PROVIDED DATA below:
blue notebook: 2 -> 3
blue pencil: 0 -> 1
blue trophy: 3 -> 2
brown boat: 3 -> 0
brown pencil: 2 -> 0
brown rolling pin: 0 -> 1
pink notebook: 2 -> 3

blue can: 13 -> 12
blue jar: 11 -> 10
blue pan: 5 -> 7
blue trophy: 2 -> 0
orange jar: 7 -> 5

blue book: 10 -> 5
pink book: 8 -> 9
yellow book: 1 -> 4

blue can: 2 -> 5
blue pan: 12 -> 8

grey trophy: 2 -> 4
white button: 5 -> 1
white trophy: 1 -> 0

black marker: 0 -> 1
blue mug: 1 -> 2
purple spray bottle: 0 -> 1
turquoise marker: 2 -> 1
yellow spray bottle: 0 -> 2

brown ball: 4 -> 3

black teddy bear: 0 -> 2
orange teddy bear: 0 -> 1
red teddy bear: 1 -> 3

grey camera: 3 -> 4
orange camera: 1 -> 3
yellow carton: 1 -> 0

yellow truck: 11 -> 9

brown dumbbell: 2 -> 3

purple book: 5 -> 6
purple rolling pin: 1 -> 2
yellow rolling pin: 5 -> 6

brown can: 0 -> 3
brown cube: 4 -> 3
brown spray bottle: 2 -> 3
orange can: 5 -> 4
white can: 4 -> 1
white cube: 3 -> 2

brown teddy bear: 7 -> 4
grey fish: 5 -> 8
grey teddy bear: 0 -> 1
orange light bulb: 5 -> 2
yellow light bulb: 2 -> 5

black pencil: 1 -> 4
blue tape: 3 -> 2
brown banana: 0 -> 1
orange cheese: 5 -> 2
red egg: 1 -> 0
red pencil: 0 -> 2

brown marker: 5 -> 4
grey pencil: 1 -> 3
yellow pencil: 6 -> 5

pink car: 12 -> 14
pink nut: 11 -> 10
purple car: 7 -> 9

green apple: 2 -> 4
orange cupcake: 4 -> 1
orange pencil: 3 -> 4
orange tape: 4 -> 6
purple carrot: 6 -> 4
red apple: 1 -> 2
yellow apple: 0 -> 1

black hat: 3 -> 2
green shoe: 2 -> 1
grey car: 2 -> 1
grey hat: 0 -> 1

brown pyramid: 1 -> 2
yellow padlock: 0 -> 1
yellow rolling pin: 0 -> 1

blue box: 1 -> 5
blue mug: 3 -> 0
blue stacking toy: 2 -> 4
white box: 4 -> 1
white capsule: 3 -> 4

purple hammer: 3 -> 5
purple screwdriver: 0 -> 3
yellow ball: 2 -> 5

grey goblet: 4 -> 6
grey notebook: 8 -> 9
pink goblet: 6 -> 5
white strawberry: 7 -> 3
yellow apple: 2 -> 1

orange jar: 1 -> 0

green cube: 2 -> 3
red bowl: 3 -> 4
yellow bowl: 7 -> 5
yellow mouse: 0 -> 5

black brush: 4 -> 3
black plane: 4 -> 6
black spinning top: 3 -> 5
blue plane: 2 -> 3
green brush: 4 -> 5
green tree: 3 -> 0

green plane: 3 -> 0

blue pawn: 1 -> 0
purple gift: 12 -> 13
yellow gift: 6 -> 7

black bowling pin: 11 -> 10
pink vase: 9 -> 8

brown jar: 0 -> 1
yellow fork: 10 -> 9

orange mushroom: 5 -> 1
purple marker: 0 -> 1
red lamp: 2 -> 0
End of PROVIDED DATA.
* **DIRECTIONS FOR THIS TASK**: Lines in the data above may contain the word "bottle"; count them and give only the number.

* **SOLUTION FOR THIS TASK**: 3